=== Section Start ===
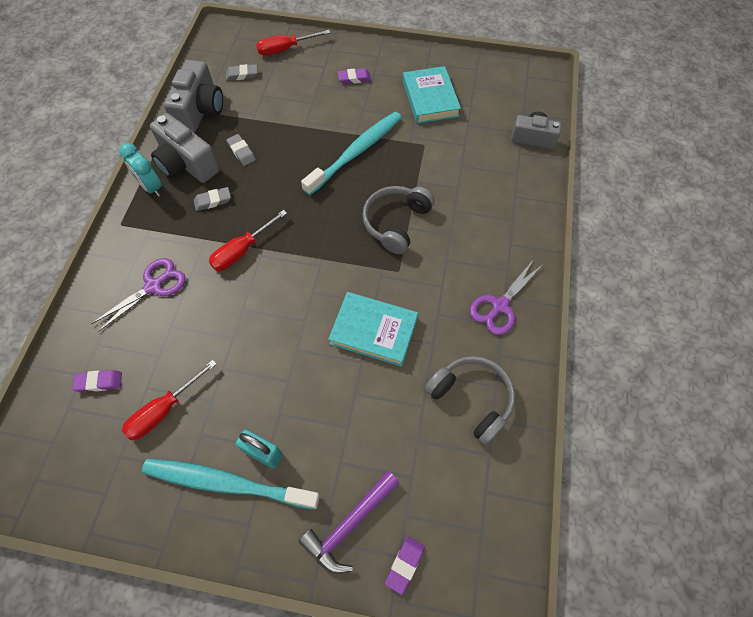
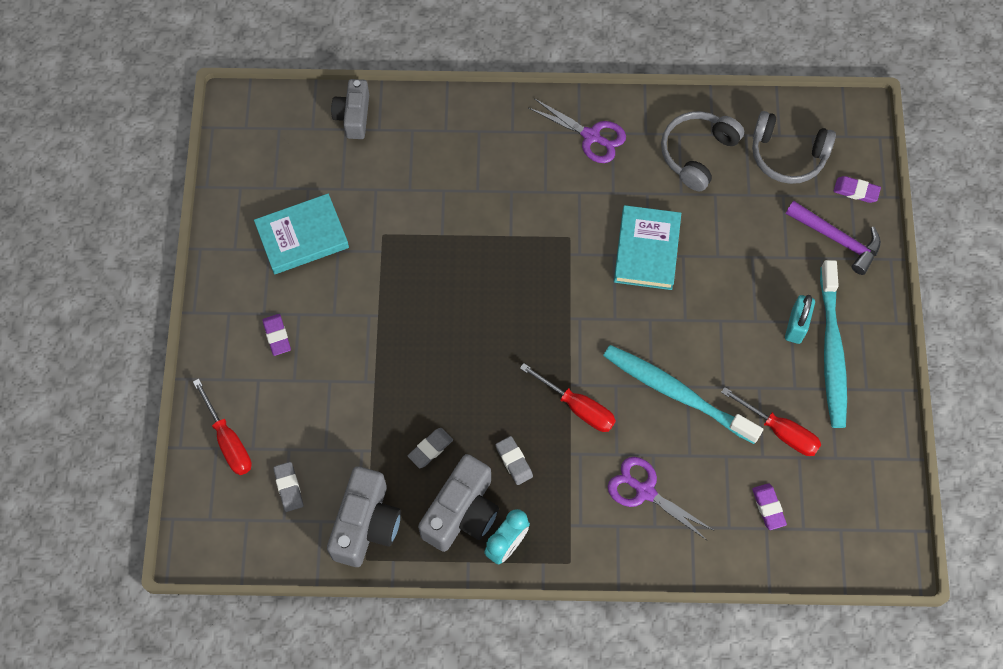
camera: 100 degrees left, 5 degrees up
(200, 111) = (366, 524): grey camera -> grey camera turned 105 degrees clockwise
(356, 152) = (408, 310): turquoise toothbrush -> turquoise toothbrush (676, 393)
(396, 223) = (506, 249): grey headphones -> grey headphones (787, 155)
=== Section End ===
● Directions for this task:
Each line above is to be duplicated exactly, and the pictures are to be omitted.

● Result for this task:
camera: 100 degrees left, 5 degrees up
(200, 111) = (366, 524): grey camera -> grey camera turned 105 degrees clockwise
(356, 152) = (408, 310): turquoise toothbrush -> turquoise toothbrush (676, 393)
(396, 223) = (506, 249): grey headphones -> grey headphones (787, 155)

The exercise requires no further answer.